SUPPLIED ENTRIES: Begin

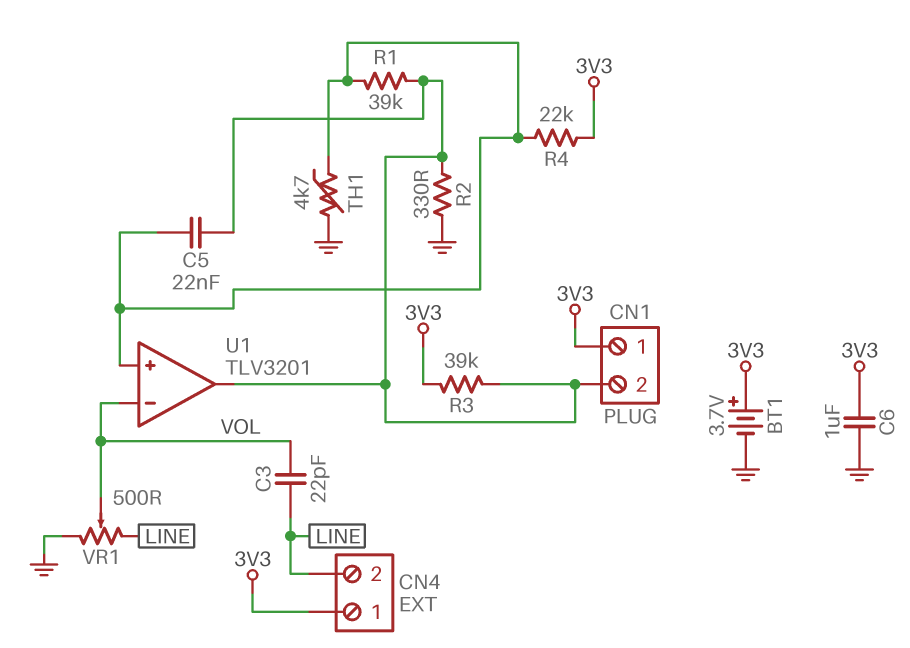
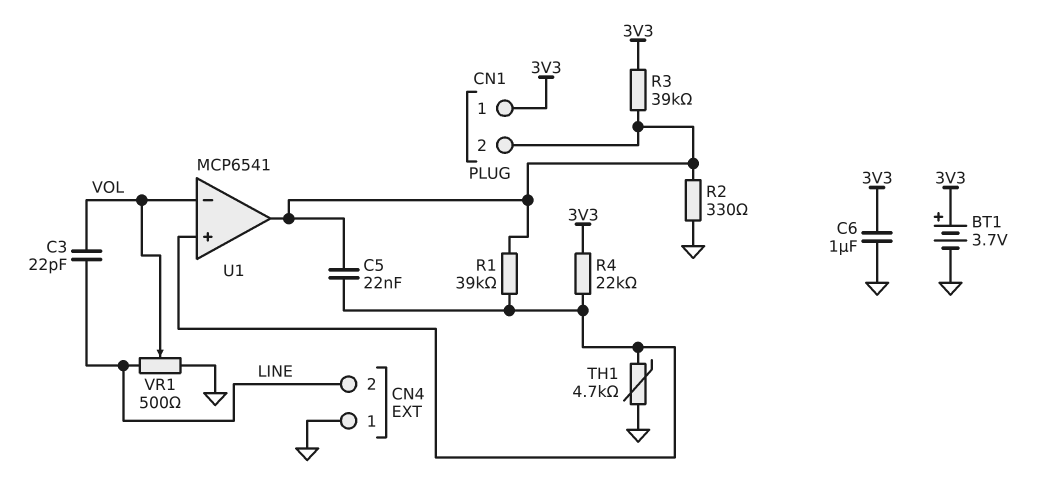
CN4 pin 1: 3V3 -> GND
U1: TLV3201 -> MCP6541

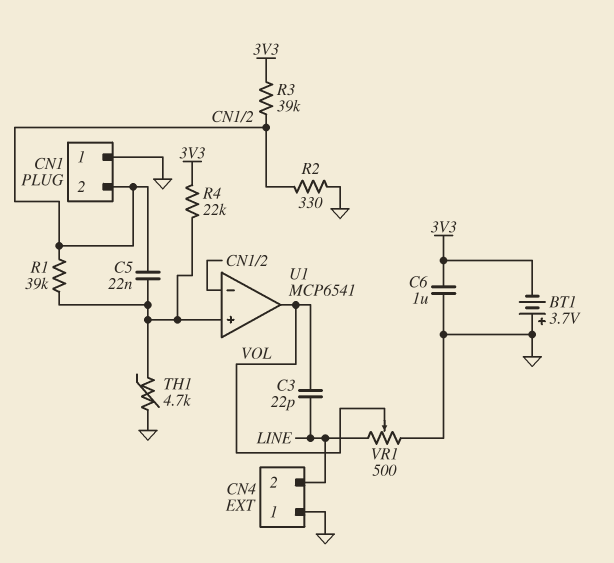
BT1: 3.7V (plus 3V3, minus GND) -> 3.7V (plus GND, minus 3V3)
CN1 pin 1: 3V3 -> GND
U1 pin in-: VOL -> CN1/2
U1 pin out: CN1/2 -> VOL

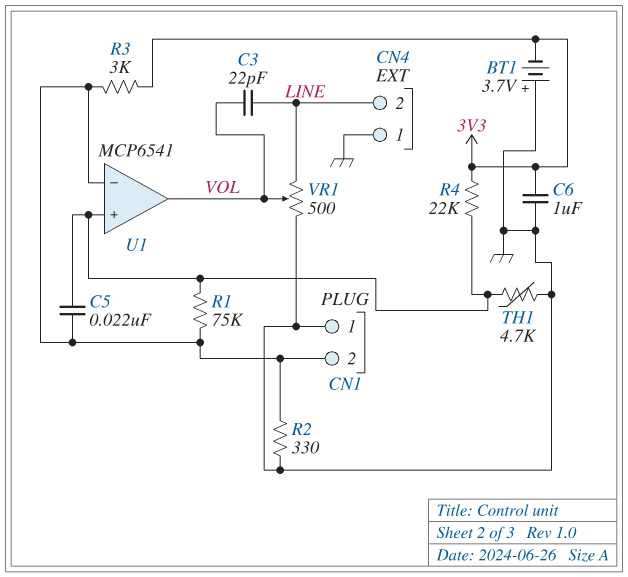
R1: 39k (CN1/2, U1/in+) -> 75k (CN1/2, U1/in+)
R3: 39k (3V3, CN1/2) -> 3k (3V3, CN1/2)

SUPPLIED ENTRIES: End

WORK TASK: Your answer must be an exact transcription of every entry, minus the pictures.

TASK RESULT:
CN4 pin 1: 3V3 -> GND
U1: TLV3201 -> MCP6541

BT1: 3.7V (plus 3V3, minus GND) -> 3.7V (plus GND, minus 3V3)
CN1 pin 1: 3V3 -> GND
U1 pin in-: VOL -> CN1/2
U1 pin out: CN1/2 -> VOL

R1: 39k (CN1/2, U1/in+) -> 75k (CN1/2, U1/in+)
R3: 39k (3V3, CN1/2) -> 3k (3V3, CN1/2)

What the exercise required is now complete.